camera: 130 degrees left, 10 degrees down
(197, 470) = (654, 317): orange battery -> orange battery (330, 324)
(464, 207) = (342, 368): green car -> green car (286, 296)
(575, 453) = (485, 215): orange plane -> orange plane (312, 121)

__About this exercise__:
Whenever a line of the listing contains the word "orange", it counts; say the total only.

__Solution to this exercise__:
2